## WORK TO BE COMPLETED
Using the data below, transcribe exactly everything from the line that contains "orange dumbbell: 7 -> 5" down to the line that contains "white capsule: 6 -> 8". Include both of those lines and none of the pictures.

## MATERIAL TO PROCESS
____

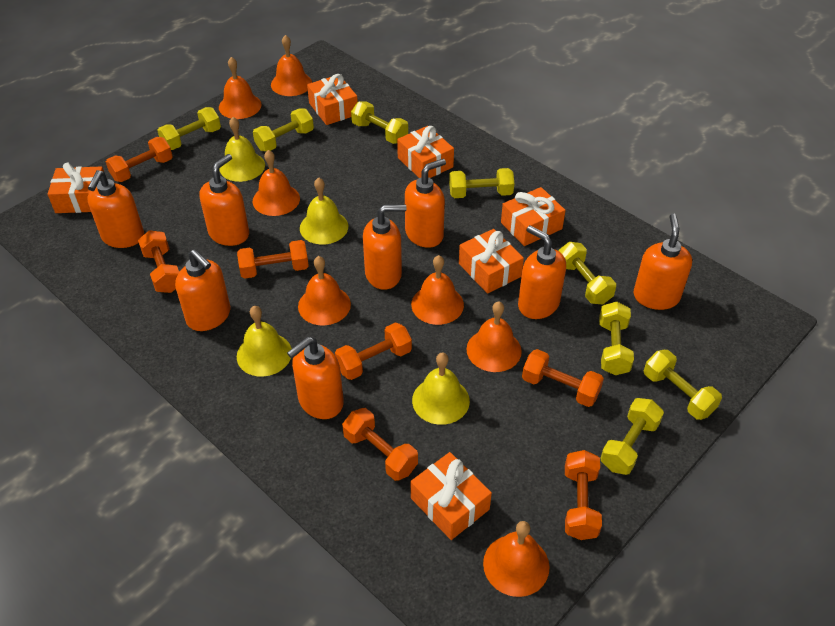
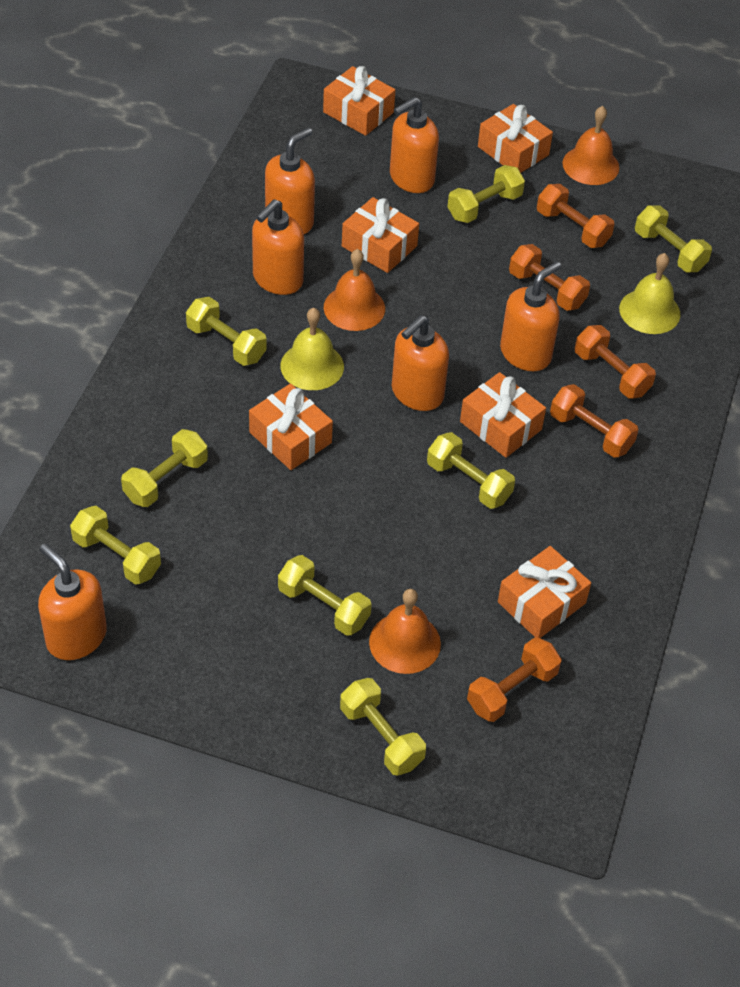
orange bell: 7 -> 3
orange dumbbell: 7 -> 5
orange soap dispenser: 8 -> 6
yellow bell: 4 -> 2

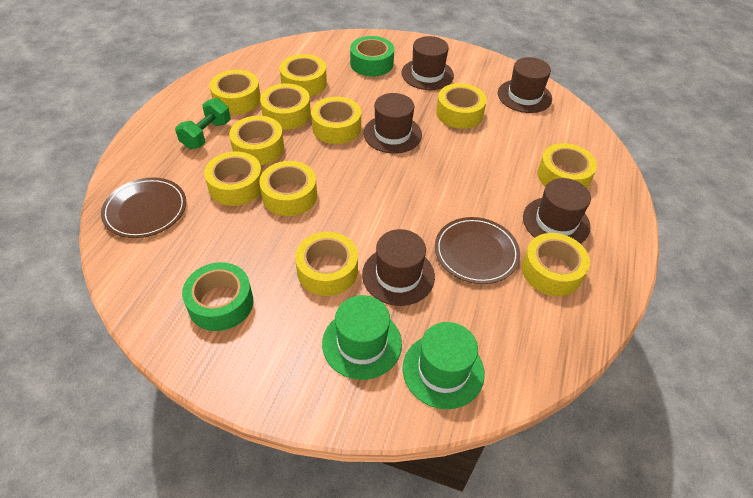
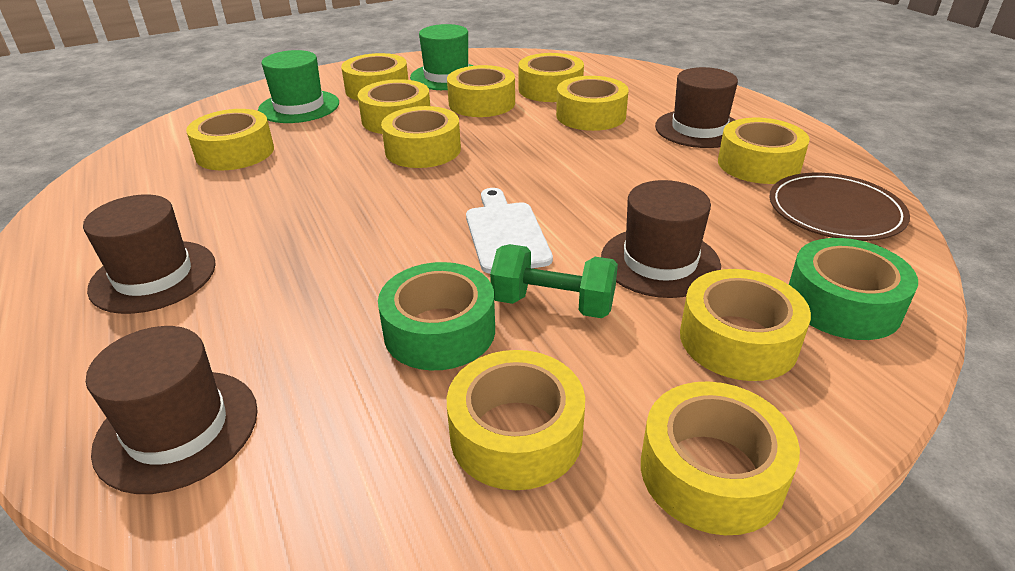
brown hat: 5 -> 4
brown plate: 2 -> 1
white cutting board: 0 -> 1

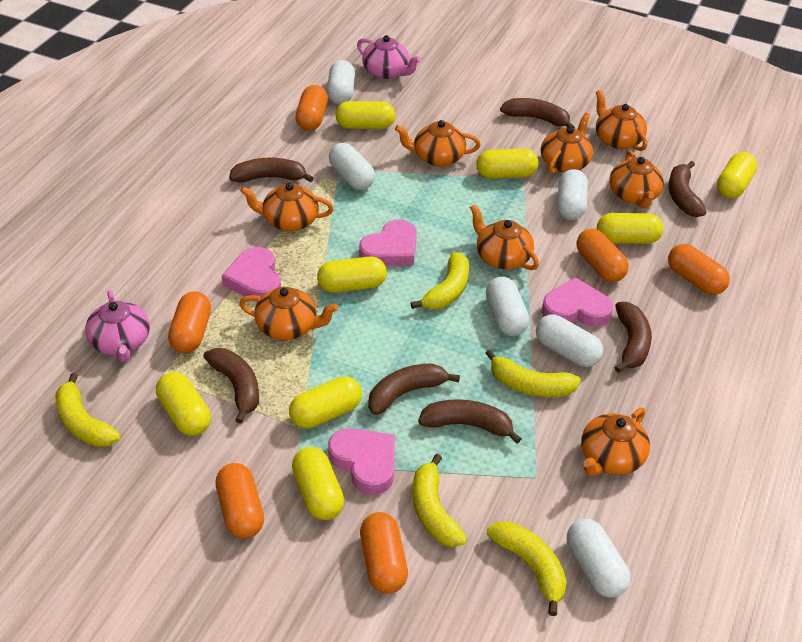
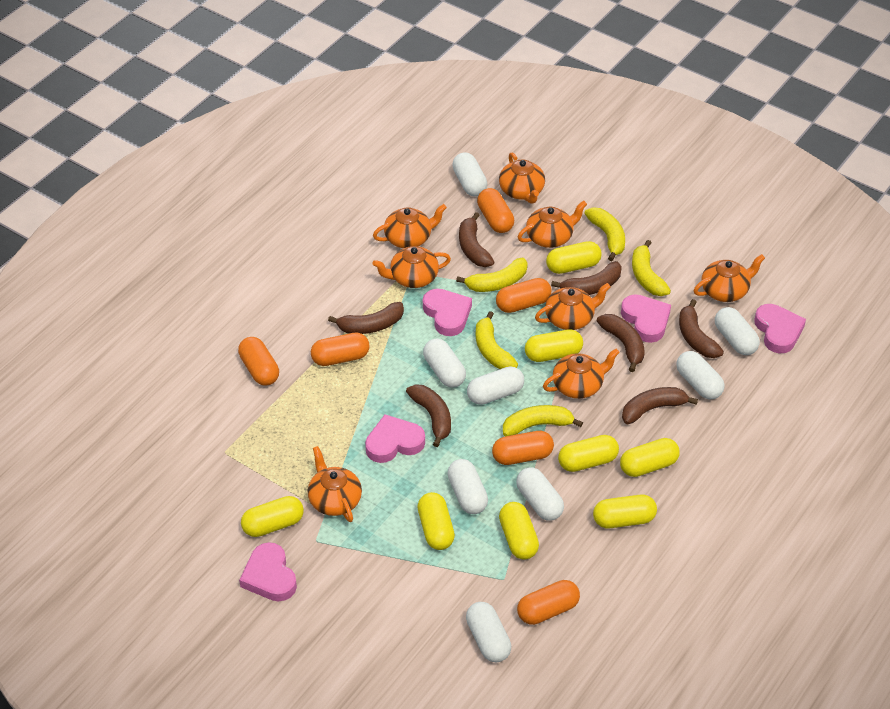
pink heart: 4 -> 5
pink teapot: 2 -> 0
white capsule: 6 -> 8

____

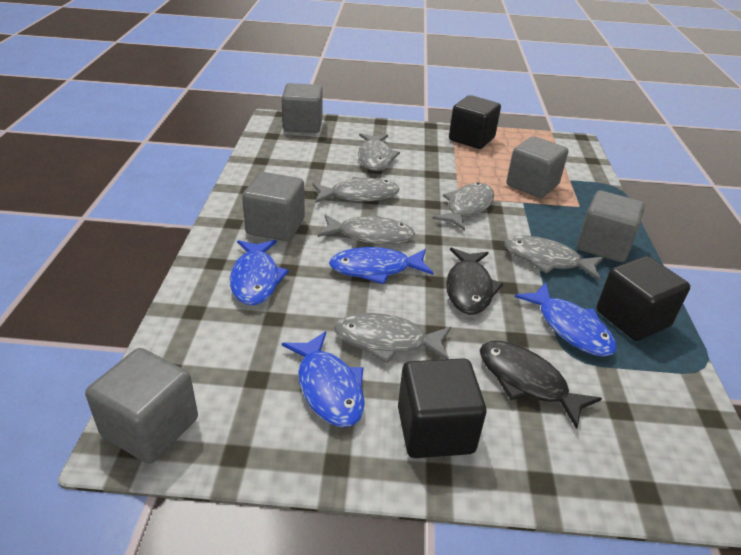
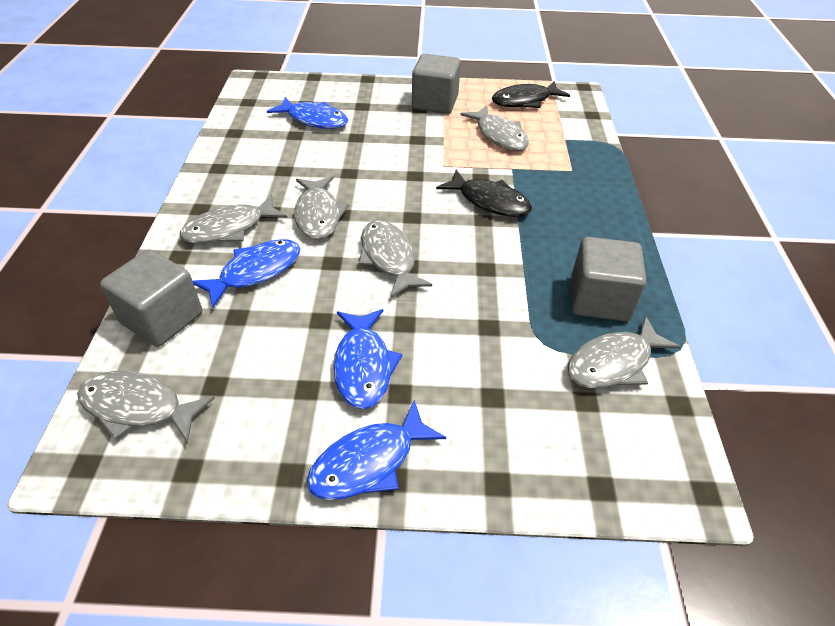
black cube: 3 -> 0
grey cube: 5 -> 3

____

## TASK OUTPUT
orange dumbbell: 7 -> 5
orange soap dispenser: 8 -> 6
yellow bell: 4 -> 2

brown hat: 5 -> 4
brown plate: 2 -> 1
white cutting board: 0 -> 1

pink heart: 4 -> 5
pink teapot: 2 -> 0
white capsule: 6 -> 8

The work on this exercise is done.